[About this exercise] Reproduce the material below line by line, beginning with its first line and ending with the line that contains "vendor_14.csv: [123,271,319,407] ->"; leave out pictures.

[Exercise data]
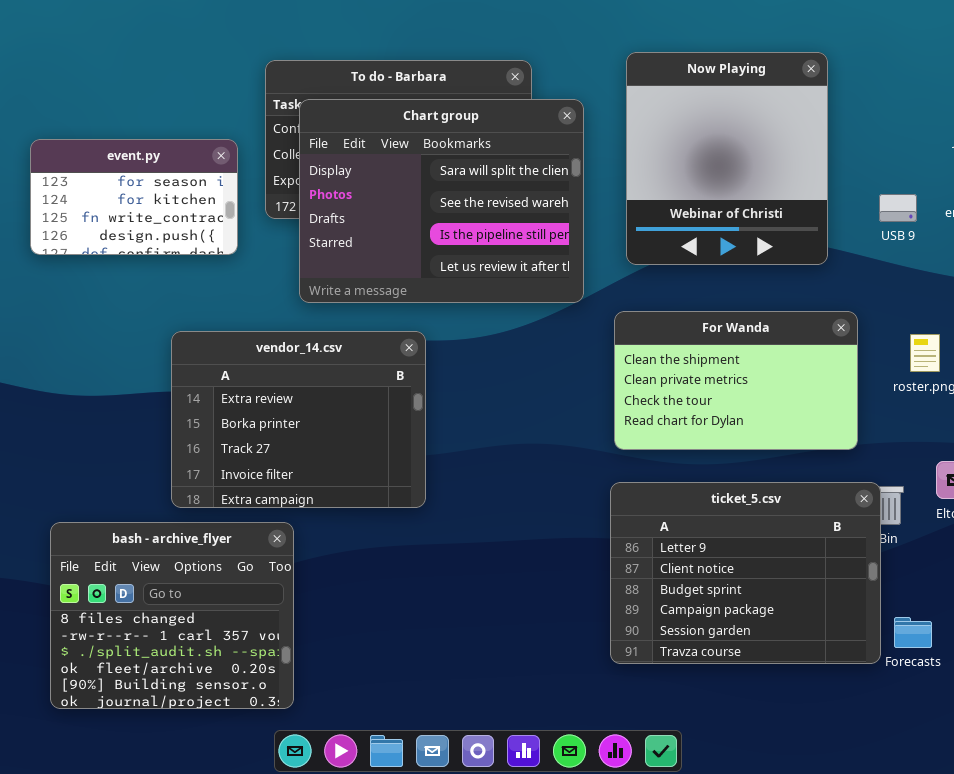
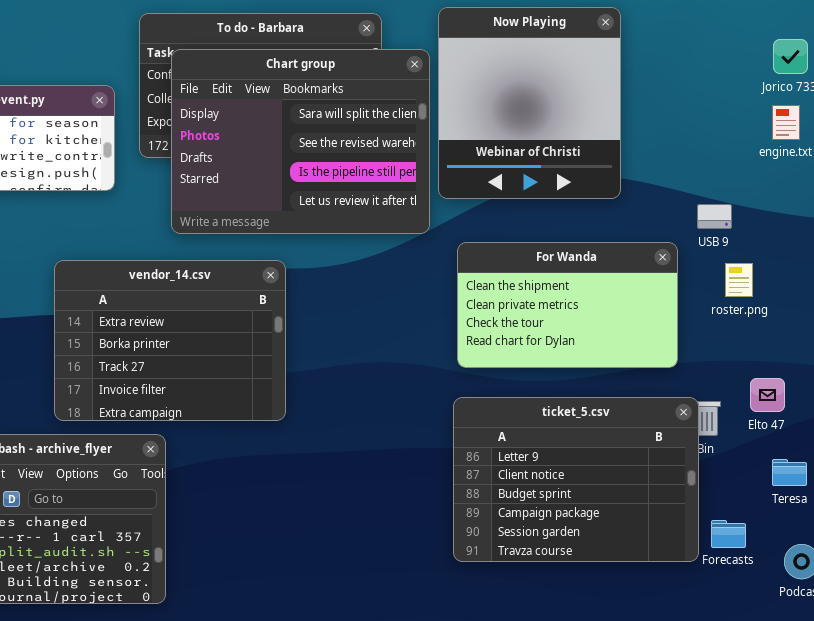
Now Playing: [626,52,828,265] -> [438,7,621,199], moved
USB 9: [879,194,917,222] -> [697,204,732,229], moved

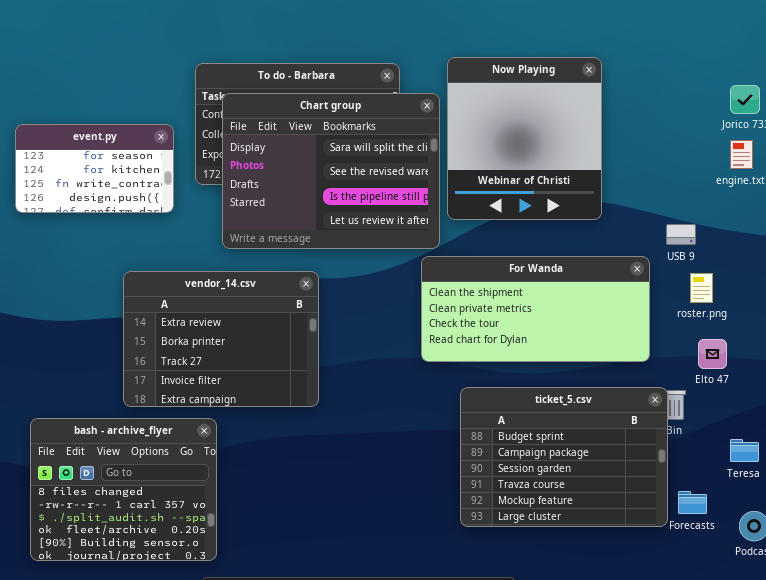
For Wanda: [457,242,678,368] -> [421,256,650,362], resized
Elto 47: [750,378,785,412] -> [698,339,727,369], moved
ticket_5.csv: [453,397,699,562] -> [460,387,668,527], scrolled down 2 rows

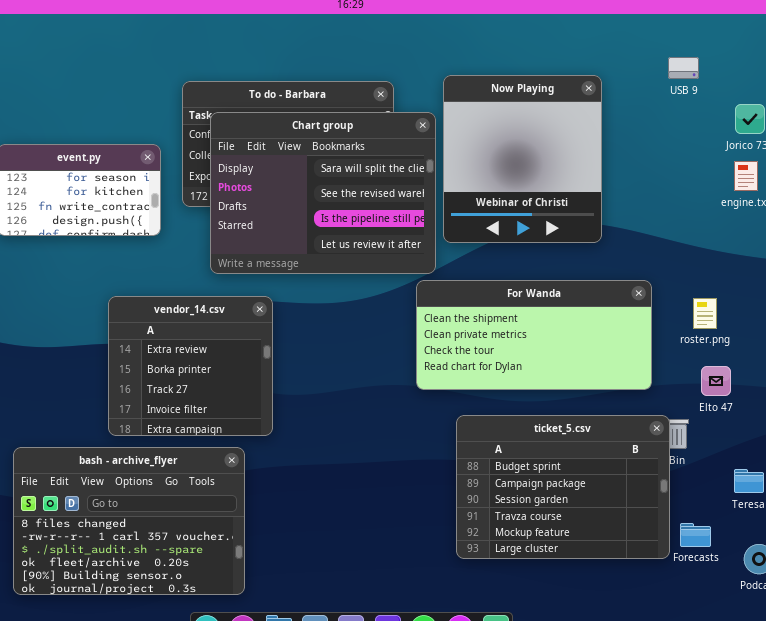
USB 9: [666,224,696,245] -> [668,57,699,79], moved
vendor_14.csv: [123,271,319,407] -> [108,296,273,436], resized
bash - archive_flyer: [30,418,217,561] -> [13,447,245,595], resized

[Answer box]
Now Playing: [626,52,828,265] -> [438,7,621,199], moved
USB 9: [879,194,917,222] -> [697,204,732,229], moved

For Wanda: [457,242,678,368] -> [421,256,650,362], resized
Elto 47: [750,378,785,412] -> [698,339,727,369], moved
ticket_5.csv: [453,397,699,562] -> [460,387,668,527], scrolled down 2 rows

USB 9: [666,224,696,245] -> [668,57,699,79], moved
vendor_14.csv: [123,271,319,407] -> [108,296,273,436], resized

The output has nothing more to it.